== TASK DETAILS ==
Among the records below, find each line containing the word "window" and copy it.

== DATA SUPPLIED ==
==*==

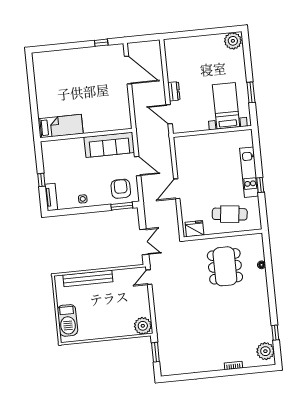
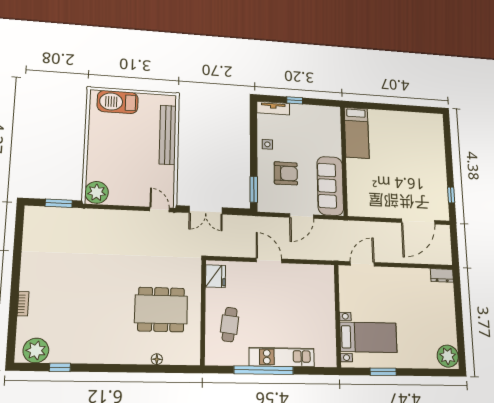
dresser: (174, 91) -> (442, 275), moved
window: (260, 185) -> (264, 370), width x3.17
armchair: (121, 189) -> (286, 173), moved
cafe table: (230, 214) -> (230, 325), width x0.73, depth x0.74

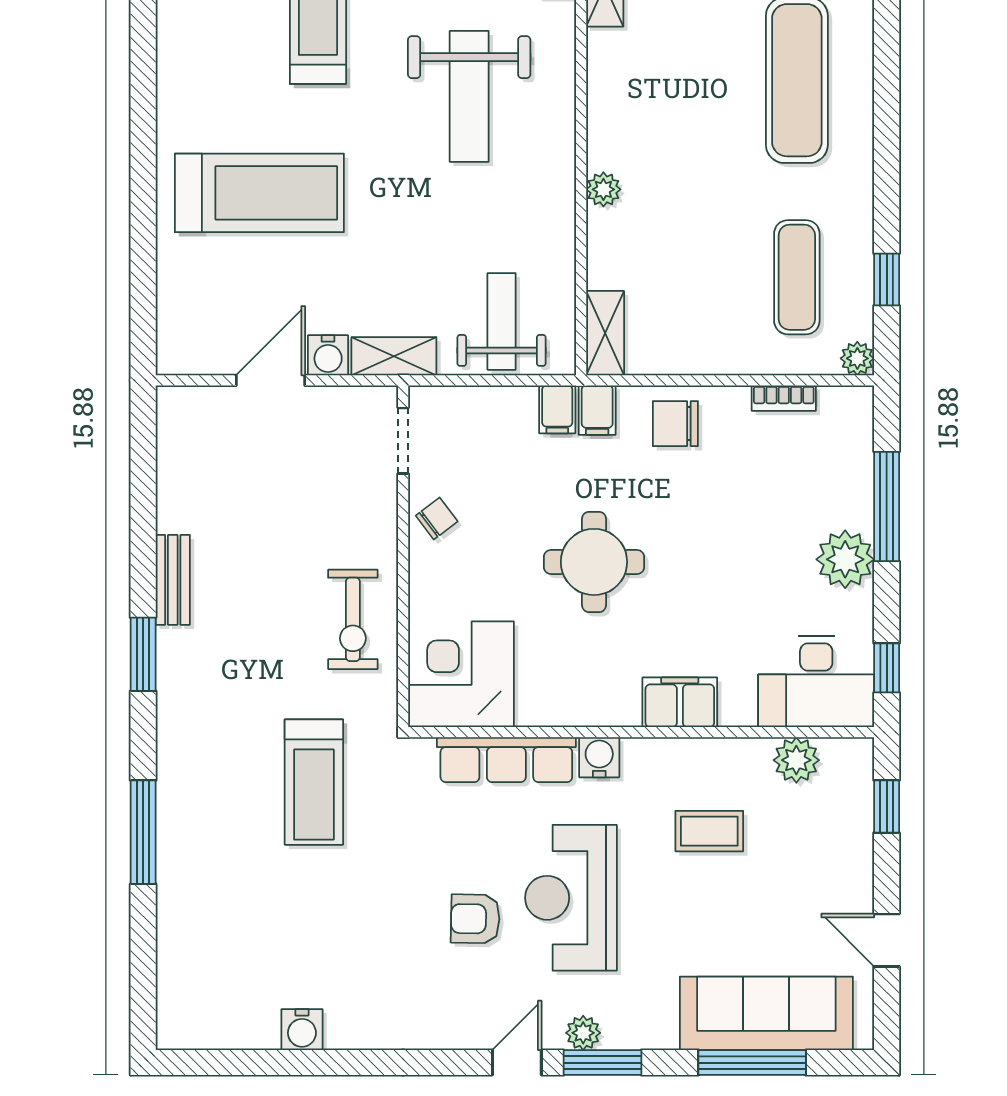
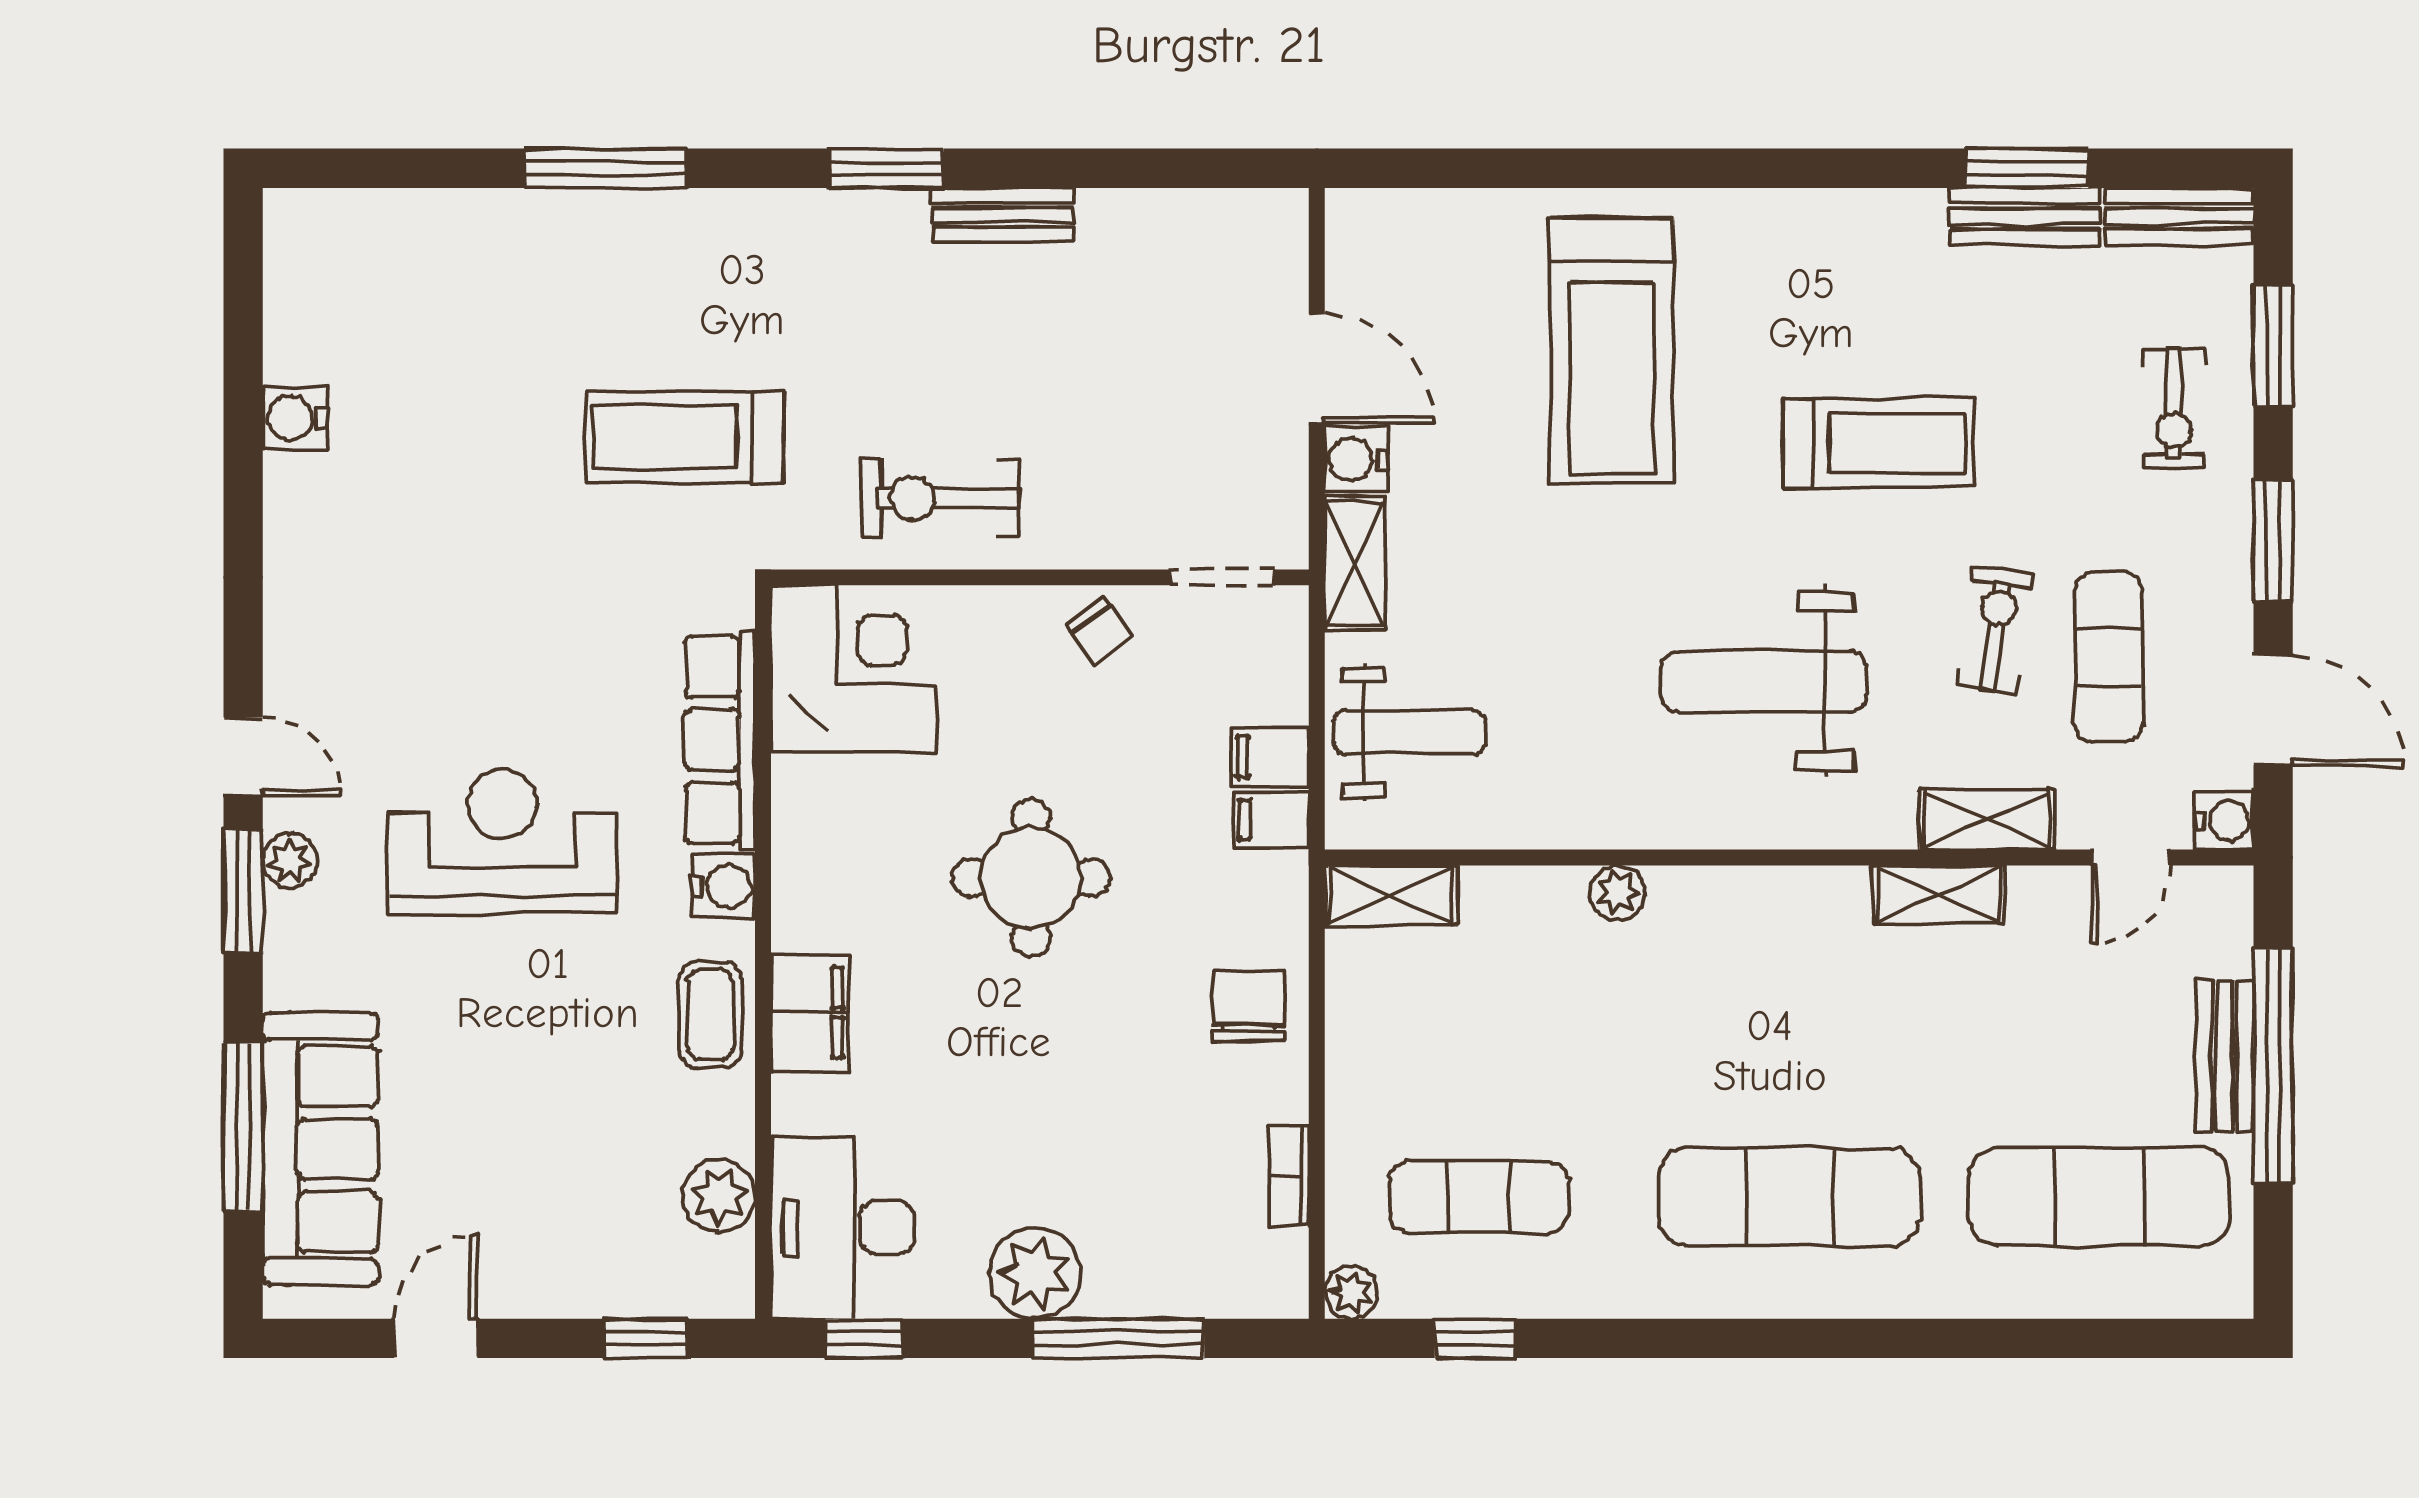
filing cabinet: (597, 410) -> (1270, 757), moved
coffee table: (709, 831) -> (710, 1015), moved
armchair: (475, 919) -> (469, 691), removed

==*==

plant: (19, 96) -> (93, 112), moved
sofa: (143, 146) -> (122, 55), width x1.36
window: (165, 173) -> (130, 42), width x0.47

==*==

== TASK ANSWER ==
window: (260, 185) -> (264, 370), width x3.17
window: (165, 173) -> (130, 42), width x0.47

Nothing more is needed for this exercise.